● Work order: Once the data has been read, print it back in full, exactly.

● Data to use:

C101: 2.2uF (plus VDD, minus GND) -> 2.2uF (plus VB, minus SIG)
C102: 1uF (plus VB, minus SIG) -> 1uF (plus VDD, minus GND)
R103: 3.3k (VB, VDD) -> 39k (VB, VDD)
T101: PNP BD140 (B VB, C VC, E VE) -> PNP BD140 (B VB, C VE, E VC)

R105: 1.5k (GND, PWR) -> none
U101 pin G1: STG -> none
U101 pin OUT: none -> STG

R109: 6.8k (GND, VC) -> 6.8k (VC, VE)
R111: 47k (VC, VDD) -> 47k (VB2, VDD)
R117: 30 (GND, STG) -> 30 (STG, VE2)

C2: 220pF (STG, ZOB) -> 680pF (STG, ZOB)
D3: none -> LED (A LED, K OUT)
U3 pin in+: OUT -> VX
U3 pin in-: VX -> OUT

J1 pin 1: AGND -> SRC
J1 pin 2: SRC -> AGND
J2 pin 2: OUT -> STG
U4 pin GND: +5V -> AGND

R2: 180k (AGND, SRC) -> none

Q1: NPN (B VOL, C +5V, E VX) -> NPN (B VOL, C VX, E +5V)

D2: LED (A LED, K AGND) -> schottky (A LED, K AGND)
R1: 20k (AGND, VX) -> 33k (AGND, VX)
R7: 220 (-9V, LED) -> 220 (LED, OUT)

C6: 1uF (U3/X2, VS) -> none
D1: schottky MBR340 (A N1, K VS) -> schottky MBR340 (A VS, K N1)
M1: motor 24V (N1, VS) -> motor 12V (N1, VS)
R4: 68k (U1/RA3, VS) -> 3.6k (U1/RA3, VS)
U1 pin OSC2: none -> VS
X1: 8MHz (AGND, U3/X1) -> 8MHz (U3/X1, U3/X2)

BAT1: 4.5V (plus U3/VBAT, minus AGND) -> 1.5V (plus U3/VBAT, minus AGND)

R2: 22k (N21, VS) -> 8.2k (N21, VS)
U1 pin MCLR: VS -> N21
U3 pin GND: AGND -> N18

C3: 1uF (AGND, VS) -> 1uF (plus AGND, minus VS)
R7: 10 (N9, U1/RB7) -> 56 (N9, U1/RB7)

● Result:
C101: 2.2uF (plus VDD, minus GND) -> 2.2uF (plus VB, minus SIG)
C102: 1uF (plus VB, minus SIG) -> 1uF (plus VDD, minus GND)
R103: 3.3k (VB, VDD) -> 39k (VB, VDD)
T101: PNP BD140 (B VB, C VC, E VE) -> PNP BD140 (B VB, C VE, E VC)

R105: 1.5k (GND, PWR) -> none
U101 pin G1: STG -> none
U101 pin OUT: none -> STG

R109: 6.8k (GND, VC) -> 6.8k (VC, VE)
R111: 47k (VC, VDD) -> 47k (VB2, VDD)
R117: 30 (GND, STG) -> 30 (STG, VE2)

C2: 220pF (STG, ZOB) -> 680pF (STG, ZOB)
D3: none -> LED (A LED, K OUT)
U3 pin in+: OUT -> VX
U3 pin in-: VX -> OUT

J1 pin 1: AGND -> SRC
J1 pin 2: SRC -> AGND
J2 pin 2: OUT -> STG
U4 pin GND: +5V -> AGND

R2: 180k (AGND, SRC) -> none

Q1: NPN (B VOL, C +5V, E VX) -> NPN (B VOL, C VX, E +5V)

D2: LED (A LED, K AGND) -> schottky (A LED, K AGND)
R1: 20k (AGND, VX) -> 33k (AGND, VX)
R7: 220 (-9V, LED) -> 220 (LED, OUT)

C6: 1uF (U3/X2, VS) -> none
D1: schottky MBR340 (A N1, K VS) -> schottky MBR340 (A VS, K N1)
M1: motor 24V (N1, VS) -> motor 12V (N1, VS)
R4: 68k (U1/RA3, VS) -> 3.6k (U1/RA3, VS)
U1 pin OSC2: none -> VS
X1: 8MHz (AGND, U3/X1) -> 8MHz (U3/X1, U3/X2)

BAT1: 4.5V (plus U3/VBAT, minus AGND) -> 1.5V (plus U3/VBAT, minus AGND)

R2: 22k (N21, VS) -> 8.2k (N21, VS)
U1 pin MCLR: VS -> N21
U3 pin GND: AGND -> N18

C3: 1uF (AGND, VS) -> 1uF (plus AGND, minus VS)
R7: 10 (N9, U1/RB7) -> 56 (N9, U1/RB7)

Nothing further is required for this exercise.